### What this task involves
In the data below, one line contains "SD pin CS: GP11 -> GP10" and a later one contains "SD pin MOSI: GP9 -> GP19". Print both, with every line between them, exactly and alone.
****************************************
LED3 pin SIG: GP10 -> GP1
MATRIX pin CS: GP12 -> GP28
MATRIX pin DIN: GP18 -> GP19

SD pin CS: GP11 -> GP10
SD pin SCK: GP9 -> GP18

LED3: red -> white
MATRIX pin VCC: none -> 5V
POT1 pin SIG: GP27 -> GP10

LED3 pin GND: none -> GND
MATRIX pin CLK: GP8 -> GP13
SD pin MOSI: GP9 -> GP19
****************************************
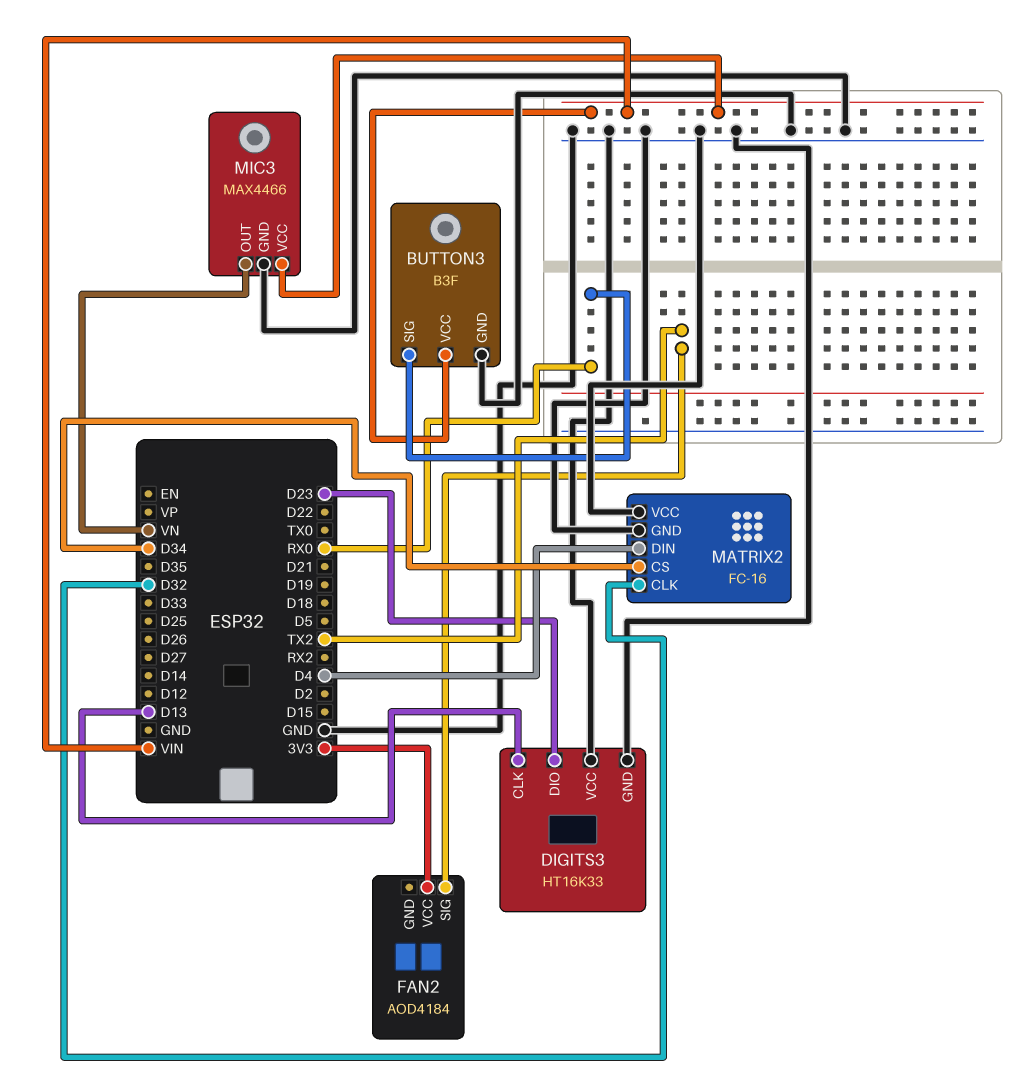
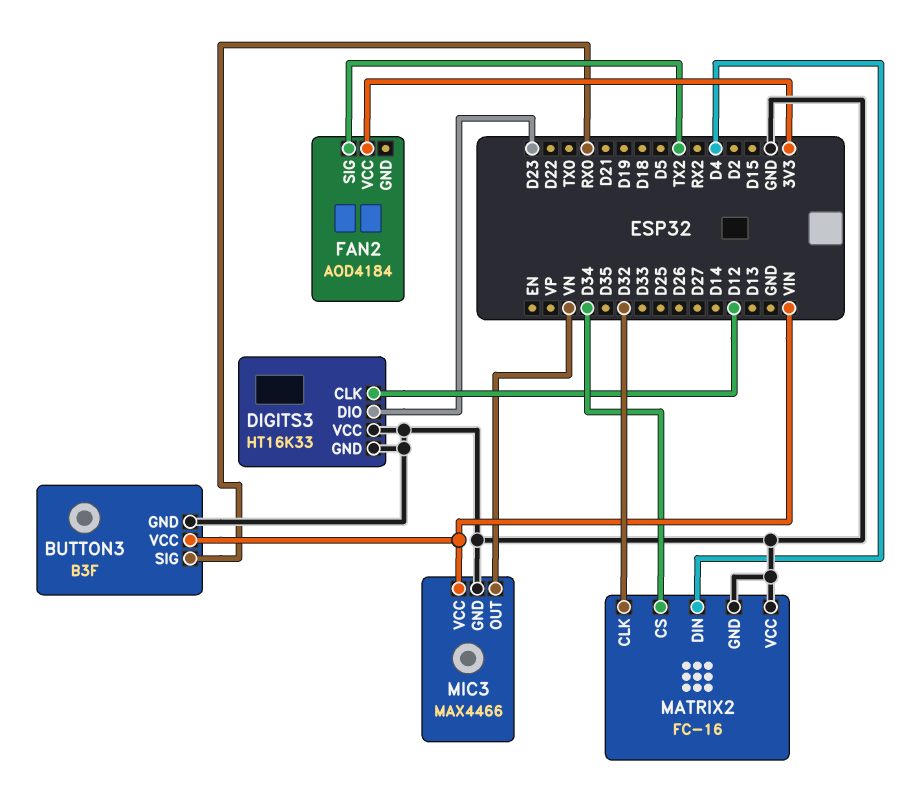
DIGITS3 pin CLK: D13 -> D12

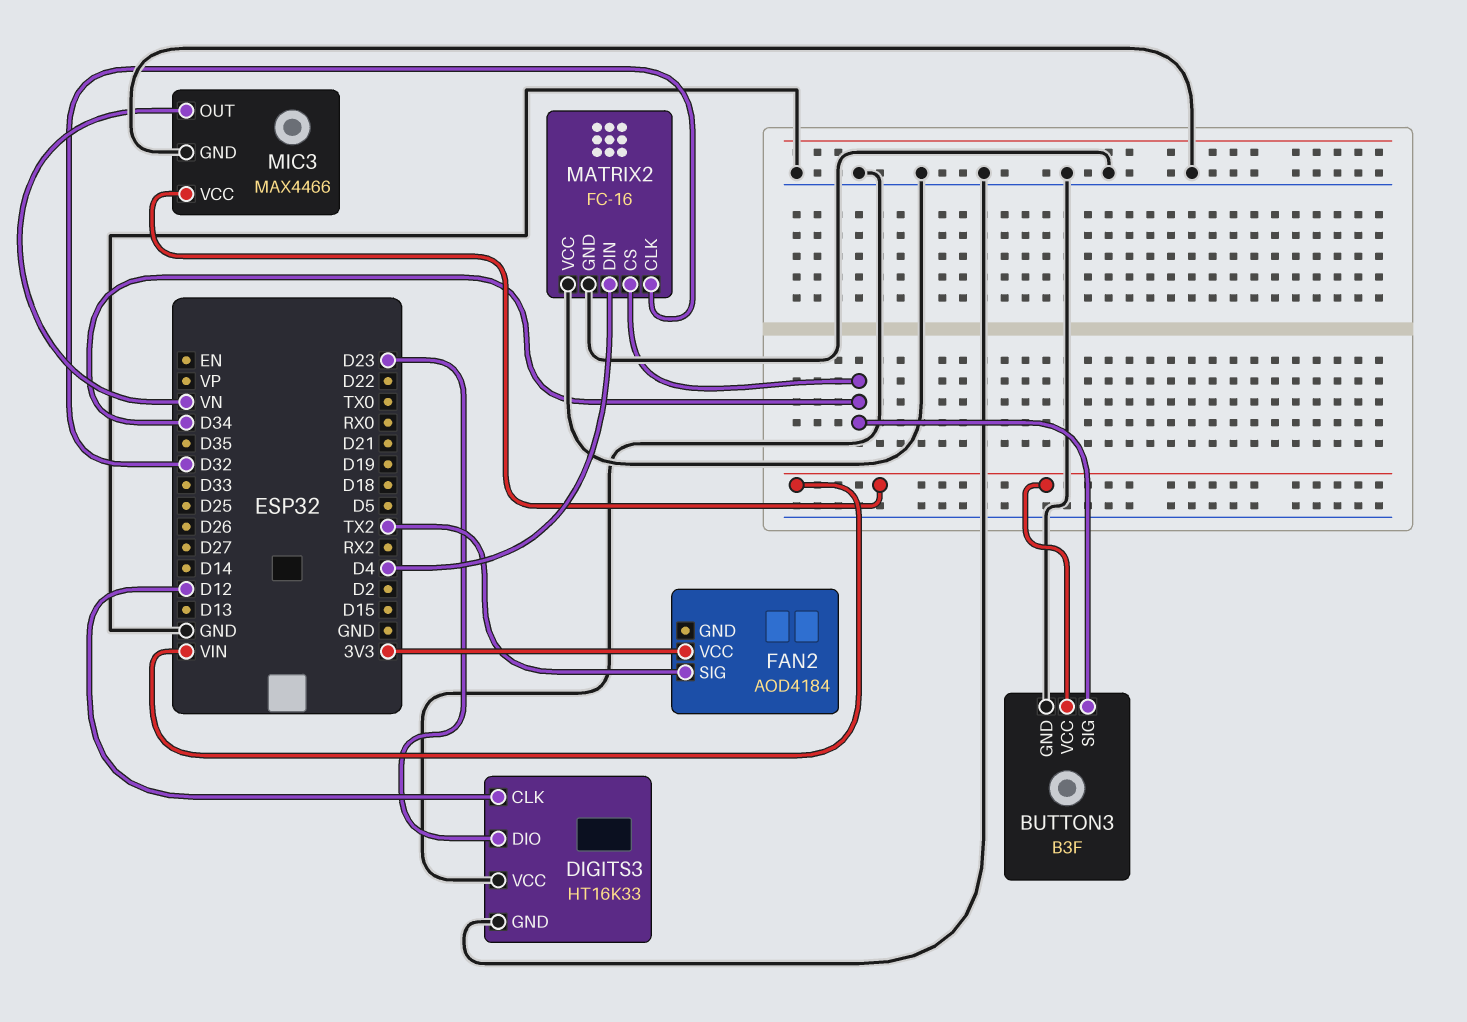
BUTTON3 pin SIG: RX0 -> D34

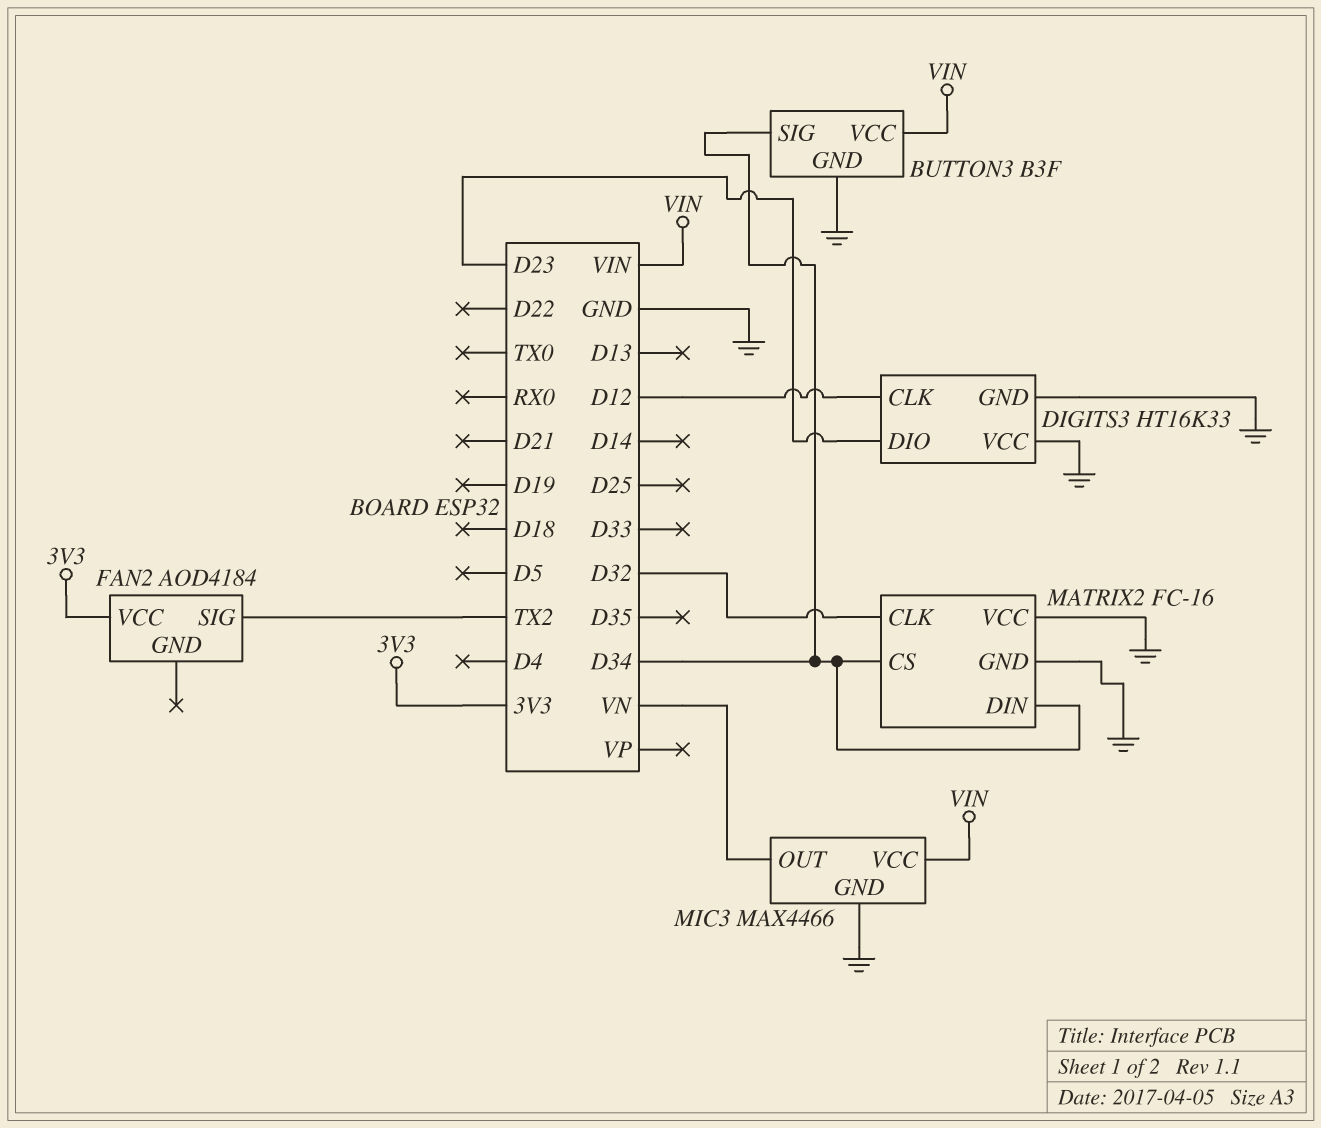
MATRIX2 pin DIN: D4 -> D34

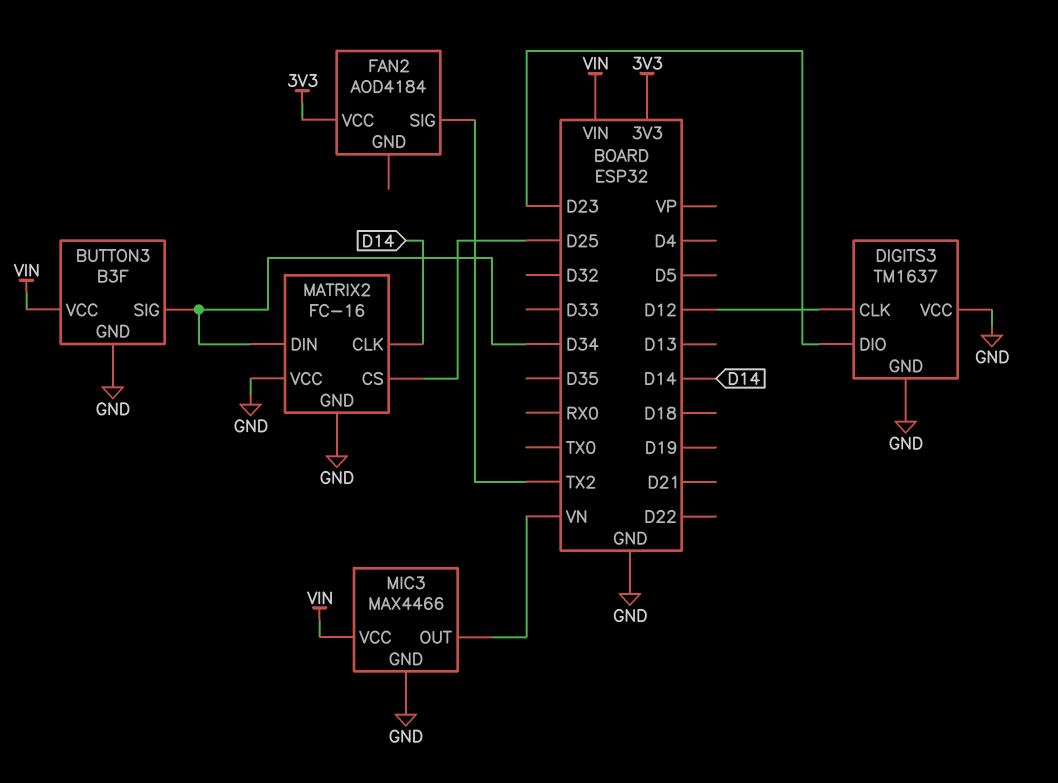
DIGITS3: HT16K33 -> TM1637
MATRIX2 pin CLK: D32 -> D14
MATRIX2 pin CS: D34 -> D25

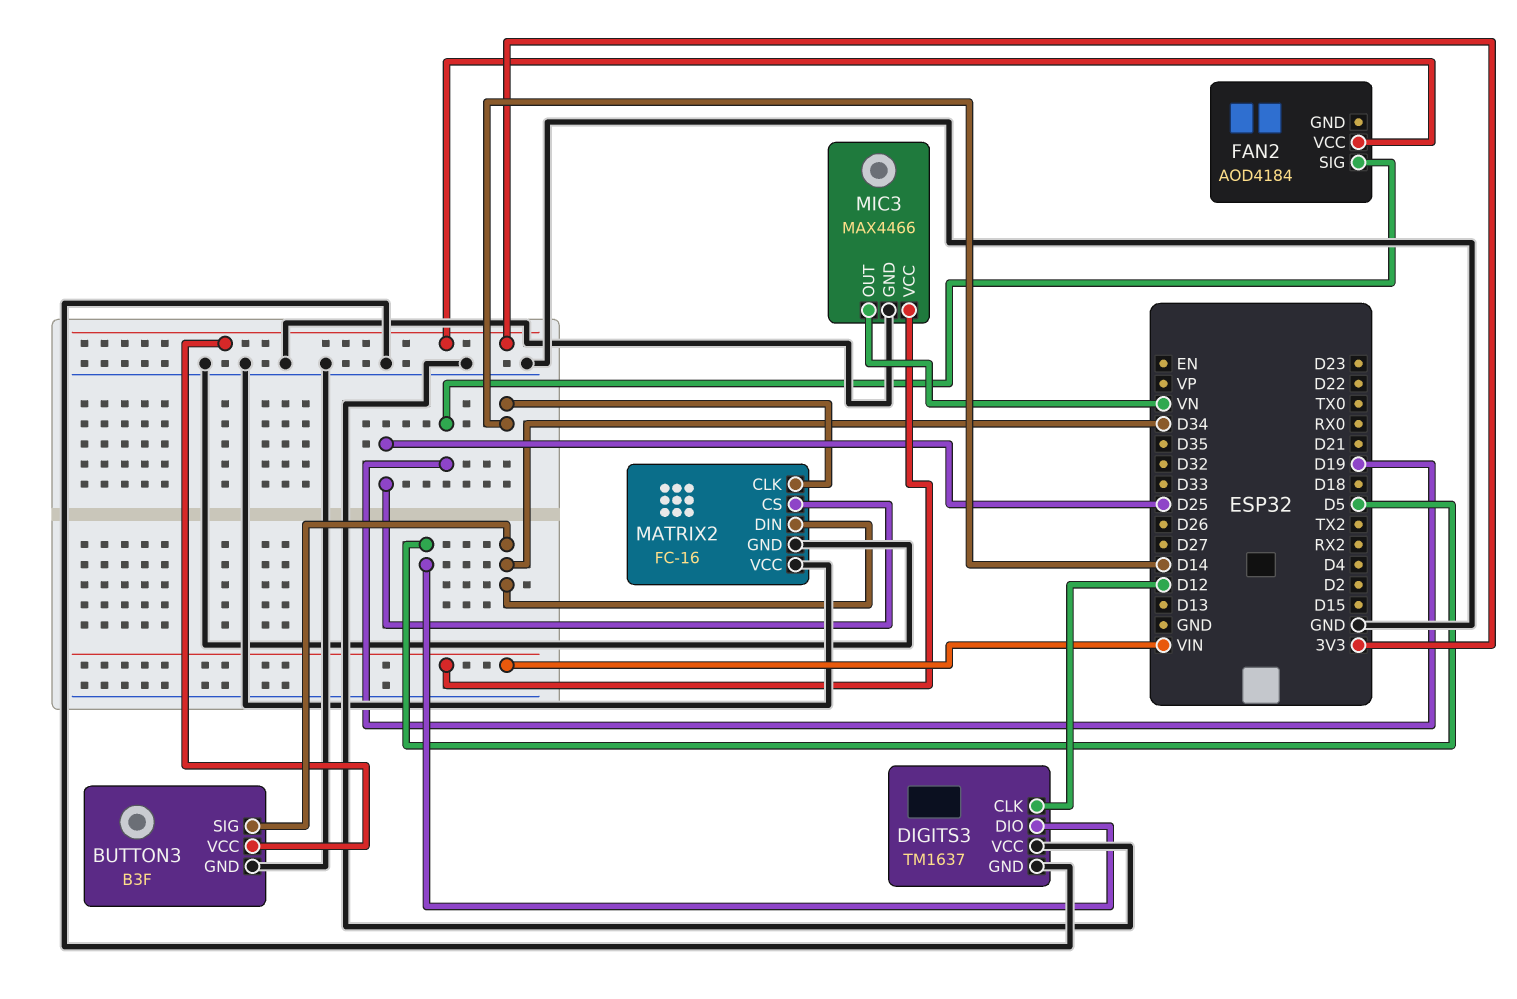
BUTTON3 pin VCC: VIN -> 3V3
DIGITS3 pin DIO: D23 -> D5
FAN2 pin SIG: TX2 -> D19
****************************************
### Response to the task
SD pin CS: GP11 -> GP10
SD pin SCK: GP9 -> GP18

LED3: red -> white
MATRIX pin VCC: none -> 5V
POT1 pin SIG: GP27 -> GP10

LED3 pin GND: none -> GND
MATRIX pin CLK: GP8 -> GP13
SD pin MOSI: GP9 -> GP19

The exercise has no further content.